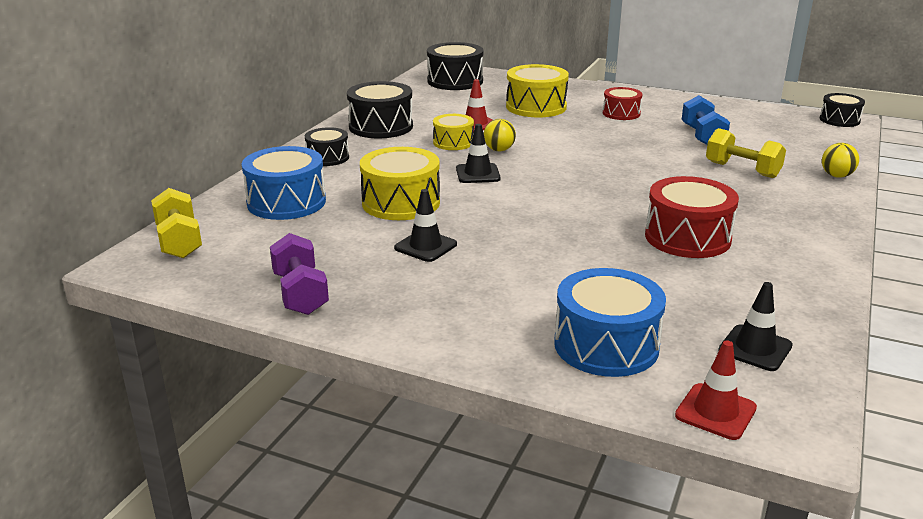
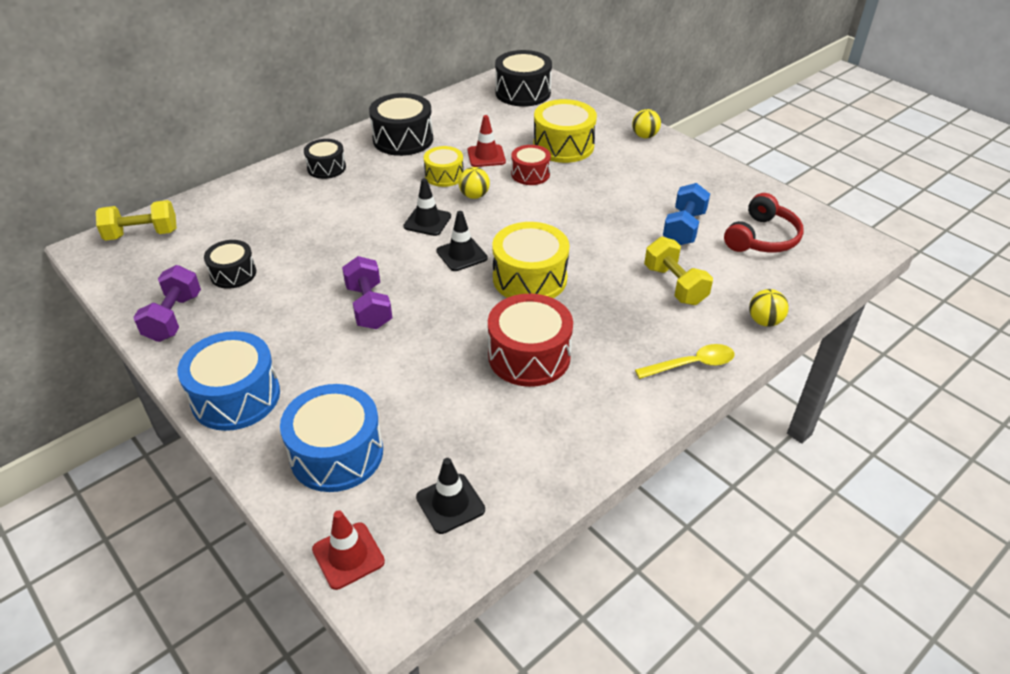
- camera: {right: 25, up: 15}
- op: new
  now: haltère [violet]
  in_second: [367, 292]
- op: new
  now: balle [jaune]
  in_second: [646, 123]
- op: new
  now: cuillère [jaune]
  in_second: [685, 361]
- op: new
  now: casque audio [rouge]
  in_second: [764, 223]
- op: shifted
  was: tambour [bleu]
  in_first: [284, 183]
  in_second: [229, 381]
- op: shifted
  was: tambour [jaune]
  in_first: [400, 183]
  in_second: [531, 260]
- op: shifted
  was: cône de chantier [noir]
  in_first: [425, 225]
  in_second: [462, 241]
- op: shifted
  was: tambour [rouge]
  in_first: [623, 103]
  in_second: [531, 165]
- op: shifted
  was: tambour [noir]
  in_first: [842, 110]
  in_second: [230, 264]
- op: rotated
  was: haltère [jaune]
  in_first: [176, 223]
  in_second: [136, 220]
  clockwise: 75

---

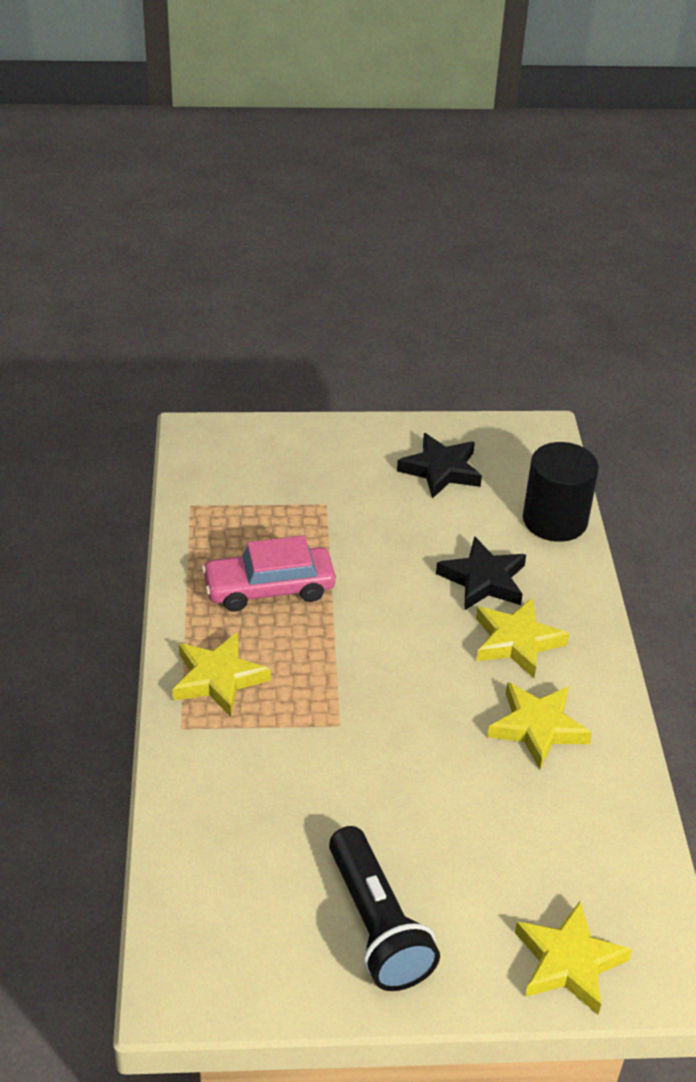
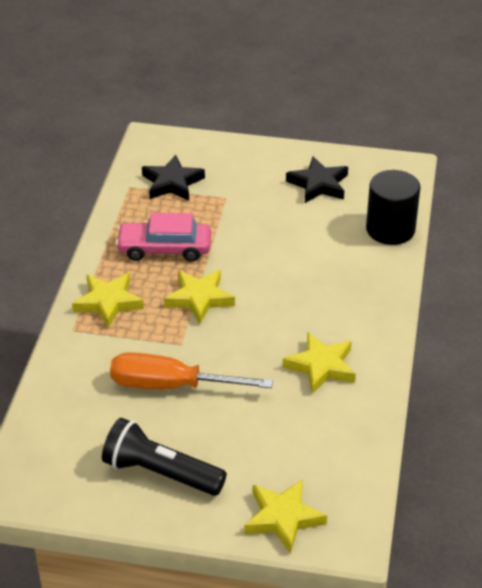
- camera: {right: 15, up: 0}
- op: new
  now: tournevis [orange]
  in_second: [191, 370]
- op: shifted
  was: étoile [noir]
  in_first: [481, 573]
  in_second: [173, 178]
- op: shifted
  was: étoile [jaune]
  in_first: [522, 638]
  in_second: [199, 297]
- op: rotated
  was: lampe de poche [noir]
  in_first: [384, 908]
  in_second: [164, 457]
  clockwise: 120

** What you will do **
Using the data above, reproduce exactly the lines between those holding "in_first: [522, 638]" and "clockwise: 120", inclusive, and no others.

** Solved exercise **
  in_first: [522, 638]
  in_second: [199, 297]
- op: rotated
  was: lampe de poche [noir]
  in_first: [384, 908]
  in_second: [164, 457]
  clockwise: 120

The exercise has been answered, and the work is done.